::: Data for this task
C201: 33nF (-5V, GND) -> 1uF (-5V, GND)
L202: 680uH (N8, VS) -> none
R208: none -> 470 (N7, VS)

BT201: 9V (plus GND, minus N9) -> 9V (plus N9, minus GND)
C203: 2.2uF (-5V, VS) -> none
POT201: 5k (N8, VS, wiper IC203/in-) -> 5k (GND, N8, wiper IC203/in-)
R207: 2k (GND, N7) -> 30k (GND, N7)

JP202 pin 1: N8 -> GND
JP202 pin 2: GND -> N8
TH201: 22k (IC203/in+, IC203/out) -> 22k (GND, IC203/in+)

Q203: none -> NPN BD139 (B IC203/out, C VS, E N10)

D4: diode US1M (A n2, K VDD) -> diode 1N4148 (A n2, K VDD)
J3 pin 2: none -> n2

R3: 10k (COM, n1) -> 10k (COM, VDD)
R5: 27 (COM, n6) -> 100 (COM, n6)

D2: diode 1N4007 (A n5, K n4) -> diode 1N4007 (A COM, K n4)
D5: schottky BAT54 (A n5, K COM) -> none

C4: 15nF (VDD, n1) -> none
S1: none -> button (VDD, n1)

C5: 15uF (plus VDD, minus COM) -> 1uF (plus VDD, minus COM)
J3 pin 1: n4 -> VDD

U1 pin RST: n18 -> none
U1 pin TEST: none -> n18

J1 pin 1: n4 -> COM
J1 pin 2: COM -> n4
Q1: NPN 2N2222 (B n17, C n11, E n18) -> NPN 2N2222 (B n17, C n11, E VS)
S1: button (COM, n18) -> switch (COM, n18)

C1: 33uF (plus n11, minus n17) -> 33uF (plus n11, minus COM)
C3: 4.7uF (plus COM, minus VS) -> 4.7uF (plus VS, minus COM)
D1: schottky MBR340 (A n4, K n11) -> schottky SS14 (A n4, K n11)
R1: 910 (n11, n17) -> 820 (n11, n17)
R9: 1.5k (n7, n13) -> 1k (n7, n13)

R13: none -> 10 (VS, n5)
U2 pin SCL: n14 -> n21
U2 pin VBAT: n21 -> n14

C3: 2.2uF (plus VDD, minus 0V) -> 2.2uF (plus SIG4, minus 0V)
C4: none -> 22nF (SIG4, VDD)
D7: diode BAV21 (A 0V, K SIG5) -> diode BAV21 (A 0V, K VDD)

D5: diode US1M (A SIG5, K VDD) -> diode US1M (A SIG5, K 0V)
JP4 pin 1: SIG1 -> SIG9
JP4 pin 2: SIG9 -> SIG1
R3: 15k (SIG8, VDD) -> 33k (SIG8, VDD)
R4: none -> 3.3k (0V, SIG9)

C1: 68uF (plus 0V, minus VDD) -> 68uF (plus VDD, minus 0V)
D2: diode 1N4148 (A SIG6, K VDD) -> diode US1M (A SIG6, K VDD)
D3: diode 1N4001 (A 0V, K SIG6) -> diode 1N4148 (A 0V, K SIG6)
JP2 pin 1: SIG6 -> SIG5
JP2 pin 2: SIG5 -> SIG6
::::::
**Task brief**.
What you return must be an exact retyping of the lines above starting at the line with "U2 pin VBAT: n21 -> n14" and ending at the line with "D2: diode 1N4148", and nothing besides.

**Answer area**.
U2 pin VBAT: n21 -> n14

C3: 2.2uF (plus VDD, minus 0V) -> 2.2uF (plus SIG4, minus 0V)
C4: none -> 22nF (SIG4, VDD)
D7: diode BAV21 (A 0V, K SIG5) -> diode BAV21 (A 0V, K VDD)

D5: diode US1M (A SIG5, K VDD) -> diode US1M (A SIG5, K 0V)
JP4 pin 1: SIG1 -> SIG9
JP4 pin 2: SIG9 -> SIG1
R3: 15k (SIG8, VDD) -> 33k (SIG8, VDD)
R4: none -> 3.3k (0V, SIG9)

C1: 68uF (plus 0V, minus VDD) -> 68uF (plus VDD, minus 0V)
D2: diode 1N4148 (A SIG6, K VDD) -> diode US1M (A SIG6, K VDD)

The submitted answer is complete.